YOUR OBJECTIVE. Within the records, which lines hold the string "arbre"? Report each one by copying it.

MATERIAL FOR THIS EXERCISE.
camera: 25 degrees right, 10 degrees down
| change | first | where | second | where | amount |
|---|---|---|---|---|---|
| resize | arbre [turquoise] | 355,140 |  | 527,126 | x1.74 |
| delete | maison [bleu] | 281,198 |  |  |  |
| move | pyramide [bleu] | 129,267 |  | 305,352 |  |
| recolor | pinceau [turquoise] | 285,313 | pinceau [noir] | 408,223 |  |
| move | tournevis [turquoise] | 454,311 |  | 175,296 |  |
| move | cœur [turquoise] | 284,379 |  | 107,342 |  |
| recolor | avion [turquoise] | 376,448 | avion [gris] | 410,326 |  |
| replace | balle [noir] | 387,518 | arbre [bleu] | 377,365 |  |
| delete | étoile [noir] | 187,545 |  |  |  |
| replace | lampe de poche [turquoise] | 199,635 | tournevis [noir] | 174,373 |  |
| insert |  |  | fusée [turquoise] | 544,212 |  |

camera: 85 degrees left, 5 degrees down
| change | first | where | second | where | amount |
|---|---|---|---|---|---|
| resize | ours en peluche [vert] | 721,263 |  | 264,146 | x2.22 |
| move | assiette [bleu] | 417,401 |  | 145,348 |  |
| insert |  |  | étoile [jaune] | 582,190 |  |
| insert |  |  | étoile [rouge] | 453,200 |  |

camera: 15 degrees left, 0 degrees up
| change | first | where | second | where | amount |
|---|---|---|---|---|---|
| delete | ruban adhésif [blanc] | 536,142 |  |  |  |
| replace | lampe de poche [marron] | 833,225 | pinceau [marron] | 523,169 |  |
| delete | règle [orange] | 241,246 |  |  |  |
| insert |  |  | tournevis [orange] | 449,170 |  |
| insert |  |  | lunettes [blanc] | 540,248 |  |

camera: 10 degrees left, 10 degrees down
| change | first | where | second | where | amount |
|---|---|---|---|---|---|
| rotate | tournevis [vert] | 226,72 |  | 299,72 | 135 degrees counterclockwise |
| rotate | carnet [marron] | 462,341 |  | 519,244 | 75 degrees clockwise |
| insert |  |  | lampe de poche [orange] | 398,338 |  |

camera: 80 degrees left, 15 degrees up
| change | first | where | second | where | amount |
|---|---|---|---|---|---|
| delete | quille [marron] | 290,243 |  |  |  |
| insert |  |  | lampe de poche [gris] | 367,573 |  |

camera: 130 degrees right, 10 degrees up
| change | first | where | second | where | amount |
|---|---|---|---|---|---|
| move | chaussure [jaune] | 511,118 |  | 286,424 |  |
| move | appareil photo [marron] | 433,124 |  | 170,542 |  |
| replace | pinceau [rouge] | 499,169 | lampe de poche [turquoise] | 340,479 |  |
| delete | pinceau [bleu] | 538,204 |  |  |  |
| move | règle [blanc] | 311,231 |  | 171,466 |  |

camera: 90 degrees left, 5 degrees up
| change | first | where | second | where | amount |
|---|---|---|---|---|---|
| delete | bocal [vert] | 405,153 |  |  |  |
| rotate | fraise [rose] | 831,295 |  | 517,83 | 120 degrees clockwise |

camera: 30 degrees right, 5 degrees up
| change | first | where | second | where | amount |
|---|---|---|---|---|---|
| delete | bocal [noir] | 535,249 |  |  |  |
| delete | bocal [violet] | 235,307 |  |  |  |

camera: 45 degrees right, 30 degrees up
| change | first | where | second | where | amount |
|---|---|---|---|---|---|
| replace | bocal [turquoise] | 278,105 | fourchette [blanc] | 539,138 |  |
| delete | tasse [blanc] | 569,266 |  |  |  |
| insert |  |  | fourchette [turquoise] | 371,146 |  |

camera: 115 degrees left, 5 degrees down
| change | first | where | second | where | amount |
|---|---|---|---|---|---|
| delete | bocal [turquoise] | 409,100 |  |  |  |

TASK SOLUTION.
| resize | arbre [turquoise] | 355,140 |  | 527,126 | x1.74 |
| replace | balle [noir] | 387,518 | arbre [bleu] | 377,365 |  |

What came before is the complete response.